Segment Start: Dataset content

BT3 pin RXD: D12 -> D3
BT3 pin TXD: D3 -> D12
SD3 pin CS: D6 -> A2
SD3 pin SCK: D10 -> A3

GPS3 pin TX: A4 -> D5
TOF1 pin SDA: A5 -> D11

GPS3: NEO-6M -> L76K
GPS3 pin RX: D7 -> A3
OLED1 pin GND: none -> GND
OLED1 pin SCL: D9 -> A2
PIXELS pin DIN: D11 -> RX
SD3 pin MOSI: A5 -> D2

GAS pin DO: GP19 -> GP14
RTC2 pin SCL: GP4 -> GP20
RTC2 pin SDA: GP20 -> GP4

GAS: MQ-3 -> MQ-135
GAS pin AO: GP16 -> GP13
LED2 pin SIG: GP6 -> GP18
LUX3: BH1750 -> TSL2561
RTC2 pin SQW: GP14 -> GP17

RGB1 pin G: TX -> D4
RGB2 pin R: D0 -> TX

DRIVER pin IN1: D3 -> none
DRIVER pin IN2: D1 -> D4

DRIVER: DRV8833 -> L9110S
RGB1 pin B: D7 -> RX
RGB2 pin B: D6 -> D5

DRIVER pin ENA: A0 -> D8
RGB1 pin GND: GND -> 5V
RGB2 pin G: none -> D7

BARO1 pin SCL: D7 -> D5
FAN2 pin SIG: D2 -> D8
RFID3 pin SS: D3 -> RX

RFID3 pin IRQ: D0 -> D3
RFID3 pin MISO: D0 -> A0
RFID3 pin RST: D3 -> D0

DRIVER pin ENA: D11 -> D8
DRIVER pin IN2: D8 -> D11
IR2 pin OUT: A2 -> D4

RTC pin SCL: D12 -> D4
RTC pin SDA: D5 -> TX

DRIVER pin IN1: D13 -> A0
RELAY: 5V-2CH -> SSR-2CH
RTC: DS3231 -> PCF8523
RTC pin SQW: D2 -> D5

Segment End: Dataset content

For each line above that includes "none", copy the line.

OLED1 pin GND: none -> GND
DRIVER pin IN1: D3 -> none
RGB2 pin G: none -> D7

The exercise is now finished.